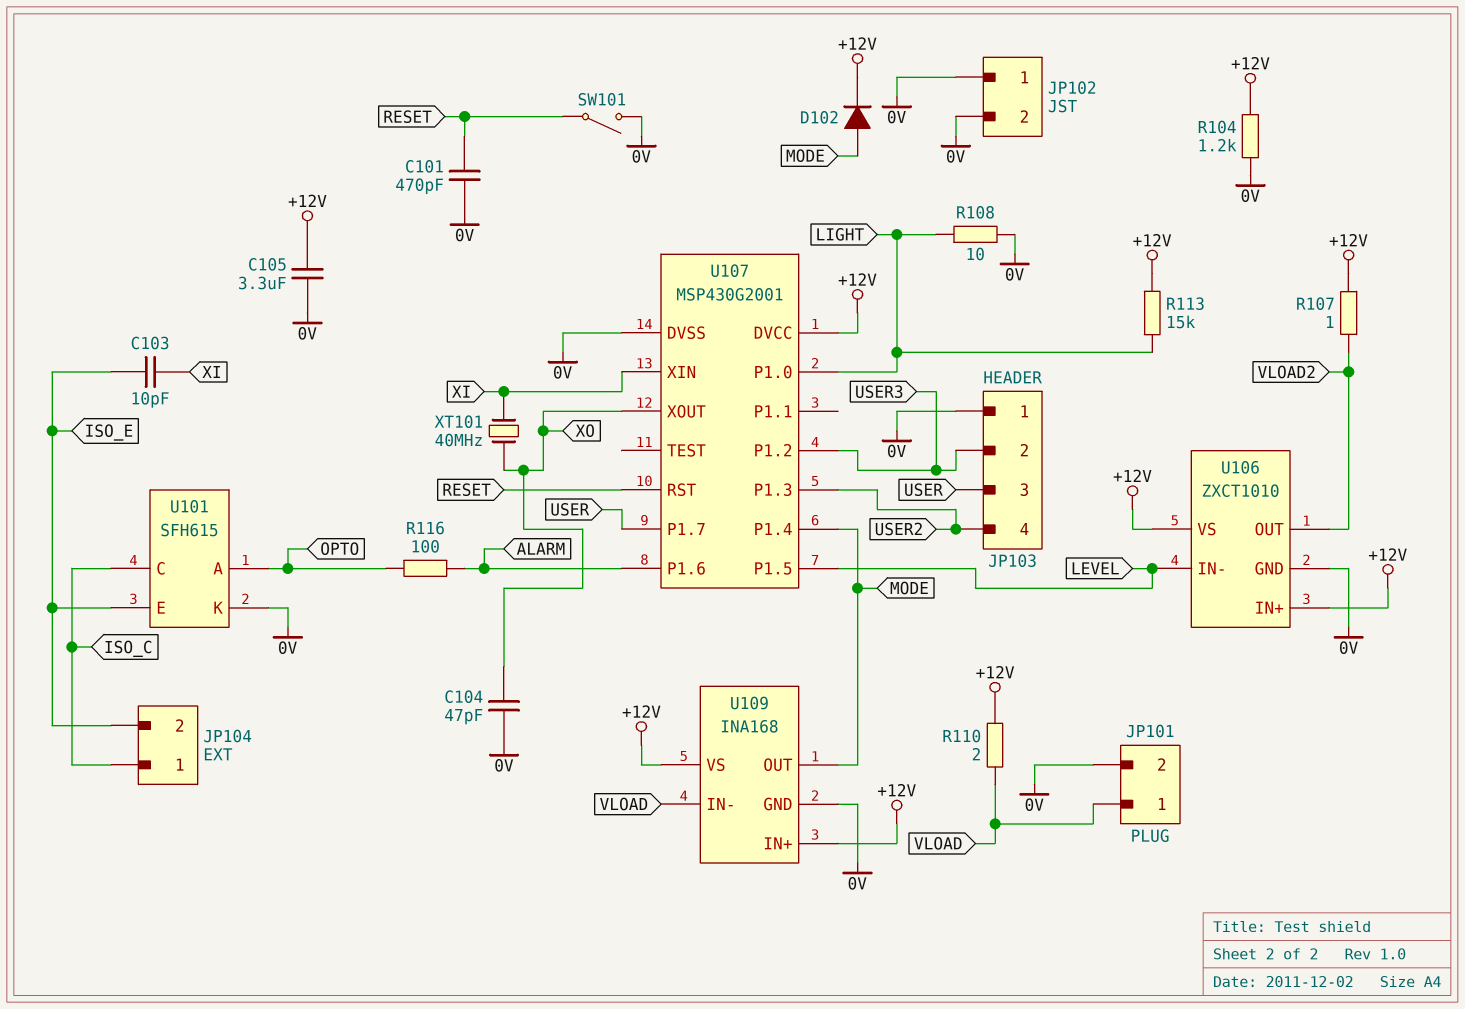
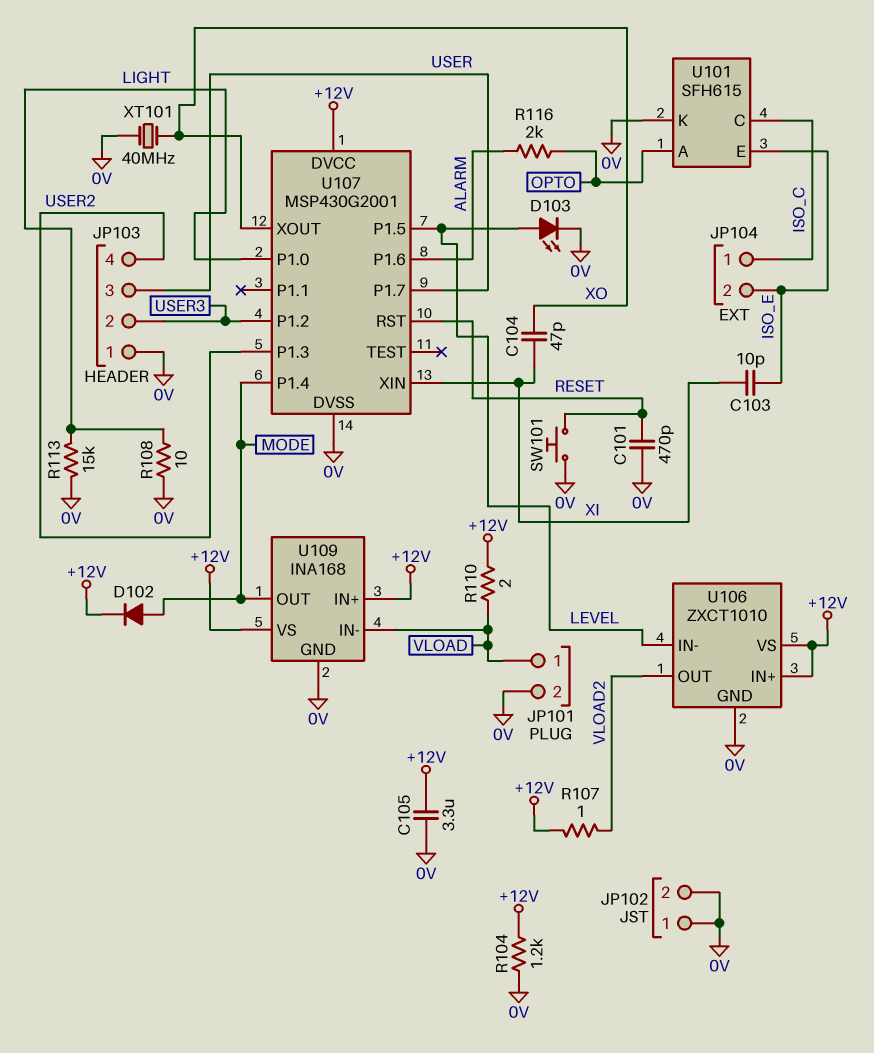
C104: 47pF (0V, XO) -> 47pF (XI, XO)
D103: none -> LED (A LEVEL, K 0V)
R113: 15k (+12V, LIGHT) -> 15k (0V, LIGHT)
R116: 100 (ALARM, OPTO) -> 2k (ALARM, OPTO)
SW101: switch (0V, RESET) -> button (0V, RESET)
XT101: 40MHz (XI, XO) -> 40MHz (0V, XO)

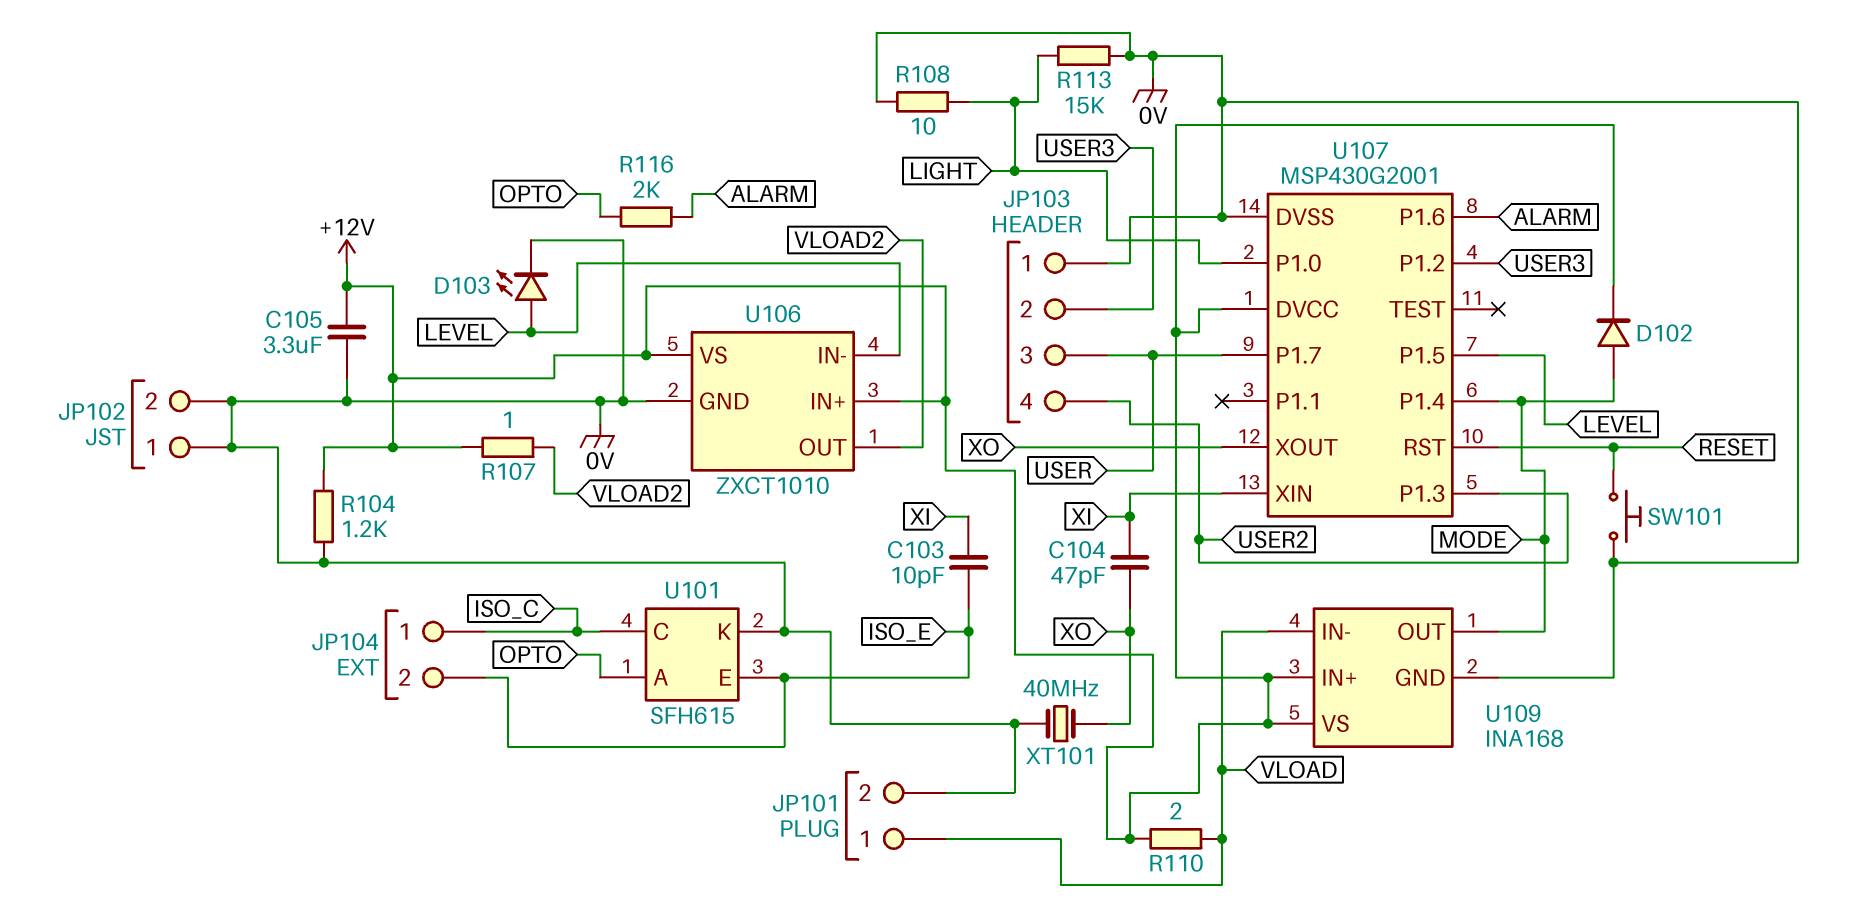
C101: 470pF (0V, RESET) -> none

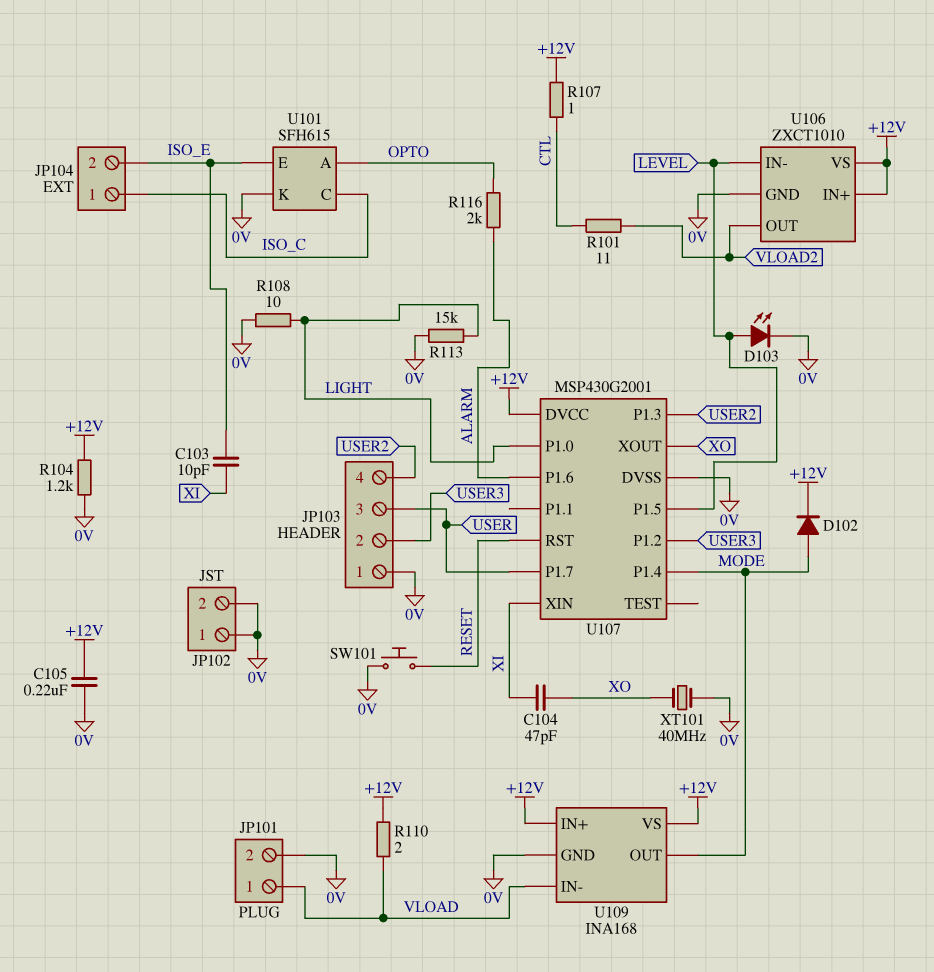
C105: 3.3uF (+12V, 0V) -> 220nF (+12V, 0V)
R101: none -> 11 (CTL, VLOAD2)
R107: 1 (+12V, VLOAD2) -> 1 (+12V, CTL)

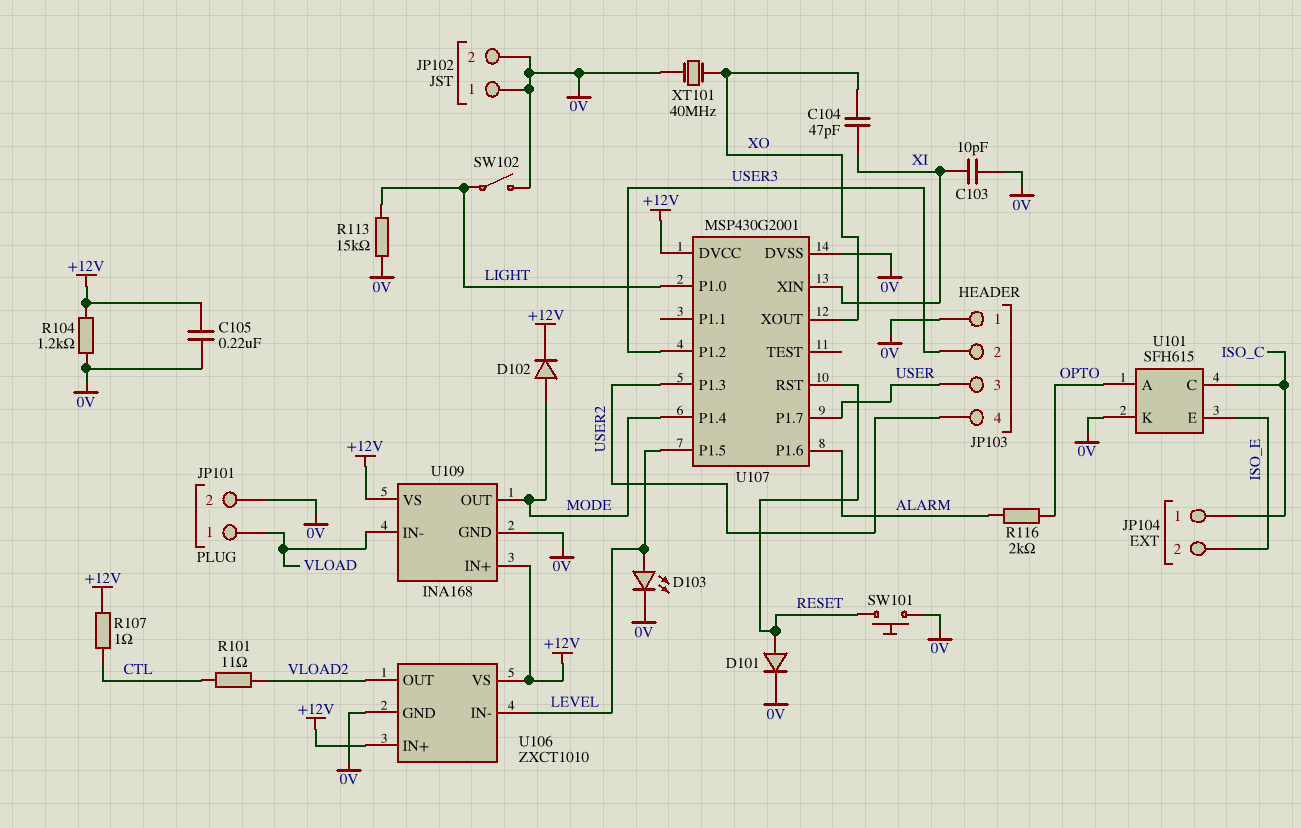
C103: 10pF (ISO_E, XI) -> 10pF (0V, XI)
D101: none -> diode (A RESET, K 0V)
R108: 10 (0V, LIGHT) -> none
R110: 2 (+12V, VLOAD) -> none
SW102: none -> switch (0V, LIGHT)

+===+

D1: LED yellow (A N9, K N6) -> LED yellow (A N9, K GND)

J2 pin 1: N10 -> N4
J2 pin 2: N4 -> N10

+===+

*Your objective*. Return exactly the part of the listing above that opens with the line containing "C104: 47pF (0V, XO) -> 47pF (XI, XO)" and closes with the line containing "C105: 3.3uF (+12V, 0V) -> 220nF (+12V, 0V)". Pictures stay out.

*Solution below*.
C104: 47pF (0V, XO) -> 47pF (XI, XO)
D103: none -> LED (A LEVEL, K 0V)
R113: 15k (+12V, LIGHT) -> 15k (0V, LIGHT)
R116: 100 (ALARM, OPTO) -> 2k (ALARM, OPTO)
SW101: switch (0V, RESET) -> button (0V, RESET)
XT101: 40MHz (XI, XO) -> 40MHz (0V, XO)

C101: 470pF (0V, RESET) -> none

C105: 3.3uF (+12V, 0V) -> 220nF (+12V, 0V)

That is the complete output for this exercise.